#### [Prompt]
Only the closing stretch of the material belongs in the answer: the line containing "turquoise cutting board: 7 -> 6" and every line after it, copied exactly.
=== Data for analysis ===
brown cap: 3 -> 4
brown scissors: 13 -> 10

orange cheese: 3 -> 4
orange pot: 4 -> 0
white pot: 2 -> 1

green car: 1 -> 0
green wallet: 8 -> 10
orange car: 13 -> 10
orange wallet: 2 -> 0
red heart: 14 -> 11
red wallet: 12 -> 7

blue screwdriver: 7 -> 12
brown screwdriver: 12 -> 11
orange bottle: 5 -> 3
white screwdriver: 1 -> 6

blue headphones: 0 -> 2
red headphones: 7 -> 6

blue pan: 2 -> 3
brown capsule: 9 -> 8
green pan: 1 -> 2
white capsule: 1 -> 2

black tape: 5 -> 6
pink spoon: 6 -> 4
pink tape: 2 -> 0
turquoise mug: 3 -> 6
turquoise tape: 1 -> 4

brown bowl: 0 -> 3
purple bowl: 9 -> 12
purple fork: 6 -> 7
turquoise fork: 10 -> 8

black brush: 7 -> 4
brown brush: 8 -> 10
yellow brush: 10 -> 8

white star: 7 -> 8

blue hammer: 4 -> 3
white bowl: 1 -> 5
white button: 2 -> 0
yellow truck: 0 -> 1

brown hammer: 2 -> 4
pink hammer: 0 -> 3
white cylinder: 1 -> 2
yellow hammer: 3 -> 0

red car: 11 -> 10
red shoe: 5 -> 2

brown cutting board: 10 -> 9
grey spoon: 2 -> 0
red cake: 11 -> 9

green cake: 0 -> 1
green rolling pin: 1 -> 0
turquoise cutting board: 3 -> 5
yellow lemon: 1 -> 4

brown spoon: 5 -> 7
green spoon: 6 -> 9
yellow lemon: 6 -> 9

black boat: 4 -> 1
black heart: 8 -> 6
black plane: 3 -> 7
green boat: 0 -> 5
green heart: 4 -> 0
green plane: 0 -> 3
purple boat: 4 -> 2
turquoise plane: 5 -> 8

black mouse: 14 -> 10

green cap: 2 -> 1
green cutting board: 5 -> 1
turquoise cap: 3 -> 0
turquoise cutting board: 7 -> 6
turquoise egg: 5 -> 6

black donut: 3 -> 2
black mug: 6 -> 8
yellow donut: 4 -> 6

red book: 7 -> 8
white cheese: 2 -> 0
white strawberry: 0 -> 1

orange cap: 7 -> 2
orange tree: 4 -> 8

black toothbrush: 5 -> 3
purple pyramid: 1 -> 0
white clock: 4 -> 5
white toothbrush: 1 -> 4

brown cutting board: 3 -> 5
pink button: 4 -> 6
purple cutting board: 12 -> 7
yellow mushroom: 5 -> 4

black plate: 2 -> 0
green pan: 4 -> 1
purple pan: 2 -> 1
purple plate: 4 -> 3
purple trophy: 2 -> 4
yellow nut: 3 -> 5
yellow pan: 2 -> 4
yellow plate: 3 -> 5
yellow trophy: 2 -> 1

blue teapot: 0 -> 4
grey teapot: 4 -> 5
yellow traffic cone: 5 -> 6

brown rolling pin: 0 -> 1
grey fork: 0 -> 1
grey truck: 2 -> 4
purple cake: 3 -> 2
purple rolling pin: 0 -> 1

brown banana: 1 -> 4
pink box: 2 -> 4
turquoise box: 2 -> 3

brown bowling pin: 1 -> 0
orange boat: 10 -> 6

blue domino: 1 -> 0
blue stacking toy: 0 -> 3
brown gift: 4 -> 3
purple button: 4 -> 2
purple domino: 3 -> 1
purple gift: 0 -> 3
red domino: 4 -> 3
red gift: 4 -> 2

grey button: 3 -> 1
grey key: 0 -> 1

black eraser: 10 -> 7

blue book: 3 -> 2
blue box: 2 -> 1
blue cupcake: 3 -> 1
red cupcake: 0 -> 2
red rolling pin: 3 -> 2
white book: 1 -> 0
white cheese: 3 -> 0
===
#### [Result of the exercise]
turquoise cutting board: 7 -> 6
turquoise egg: 5 -> 6

black donut: 3 -> 2
black mug: 6 -> 8
yellow donut: 4 -> 6

red book: 7 -> 8
white cheese: 2 -> 0
white strawberry: 0 -> 1

orange cap: 7 -> 2
orange tree: 4 -> 8

black toothbrush: 5 -> 3
purple pyramid: 1 -> 0
white clock: 4 -> 5
white toothbrush: 1 -> 4

brown cutting board: 3 -> 5
pink button: 4 -> 6
purple cutting board: 12 -> 7
yellow mushroom: 5 -> 4

black plate: 2 -> 0
green pan: 4 -> 1
purple pan: 2 -> 1
purple plate: 4 -> 3
purple trophy: 2 -> 4
yellow nut: 3 -> 5
yellow pan: 2 -> 4
yellow plate: 3 -> 5
yellow trophy: 2 -> 1

blue teapot: 0 -> 4
grey teapot: 4 -> 5
yellow traffic cone: 5 -> 6

brown rolling pin: 0 -> 1
grey fork: 0 -> 1
grey truck: 2 -> 4
purple cake: 3 -> 2
purple rolling pin: 0 -> 1

brown banana: 1 -> 4
pink box: 2 -> 4
turquoise box: 2 -> 3

brown bowling pin: 1 -> 0
orange boat: 10 -> 6

blue domino: 1 -> 0
blue stacking toy: 0 -> 3
brown gift: 4 -> 3
purple button: 4 -> 2
purple domino: 3 -> 1
purple gift: 0 -> 3
red domino: 4 -> 3
red gift: 4 -> 2

grey button: 3 -> 1
grey key: 0 -> 1

black eraser: 10 -> 7

blue book: 3 -> 2
blue box: 2 -> 1
blue cupcake: 3 -> 1
red cupcake: 0 -> 2
red rolling pin: 3 -> 2
white book: 1 -> 0
white cheese: 3 -> 0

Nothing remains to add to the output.